#### Information provided:
'''

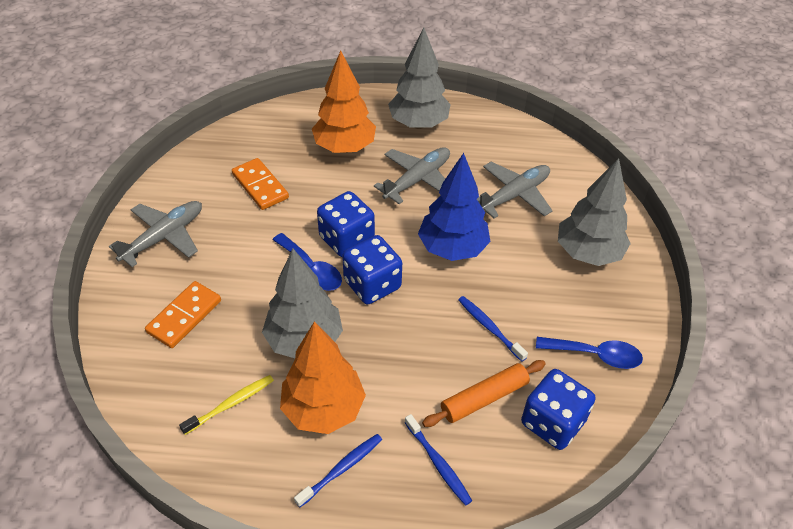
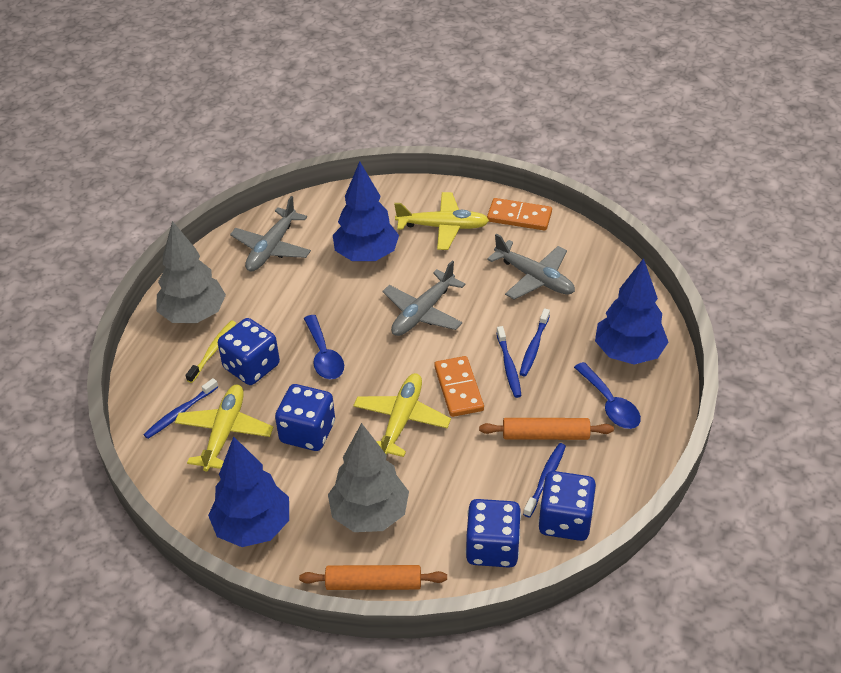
blue dice: 3 -> 4
blue toothbrush: 3 -> 4
blue tree: 1 -> 3
grey tree: 3 -> 2
orange rolling pin: 1 -> 2
orange tree: 2 -> 0
yellow plane: 0 -> 3

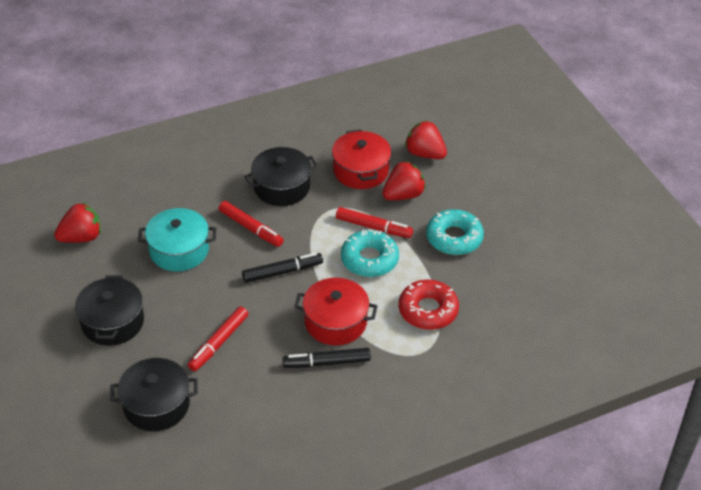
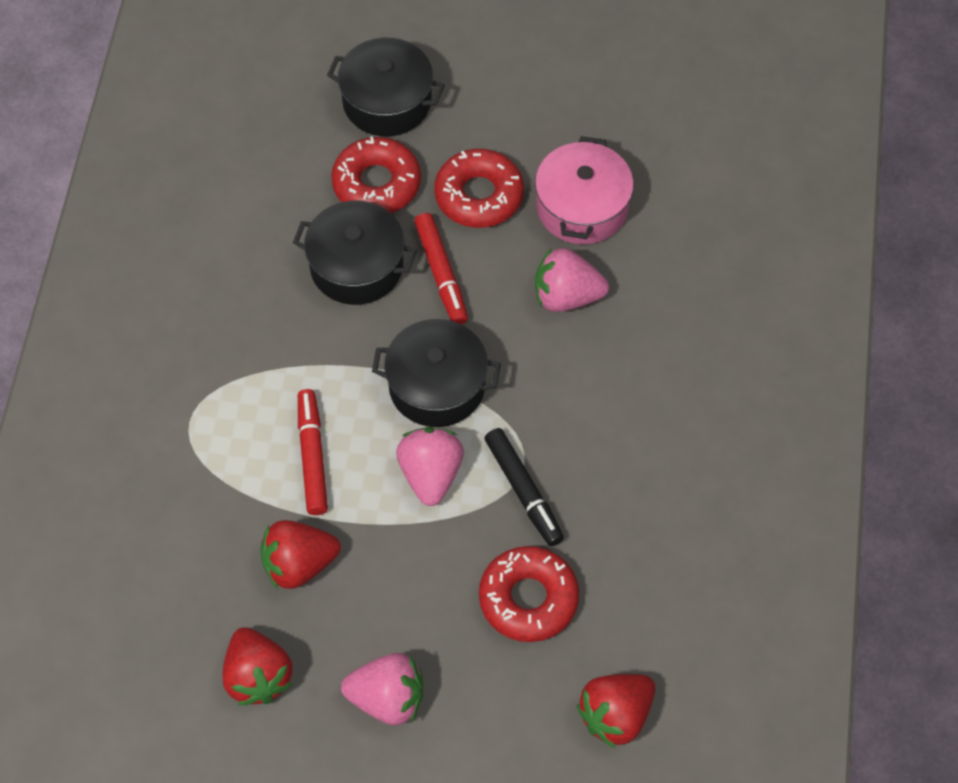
black marker: 2 -> 1
pink pot: 0 -> 1
pink strawberry: 0 -> 3
red donut: 1 -> 3
red marker: 3 -> 2
red pot: 2 -> 0
turquoise donut: 2 -> 0
turquoise pot: 1 -> 0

'''

#### Directions for this task:
For this exercise, transcribe the data exactly but without its pictures.

#### Solution to this task:
blue dice: 3 -> 4
blue toothbrush: 3 -> 4
blue tree: 1 -> 3
grey tree: 3 -> 2
orange rolling pin: 1 -> 2
orange tree: 2 -> 0
yellow plane: 0 -> 3

black marker: 2 -> 1
pink pot: 0 -> 1
pink strawberry: 0 -> 3
red donut: 1 -> 3
red marker: 3 -> 2
red pot: 2 -> 0
turquoise donut: 2 -> 0
turquoise pot: 1 -> 0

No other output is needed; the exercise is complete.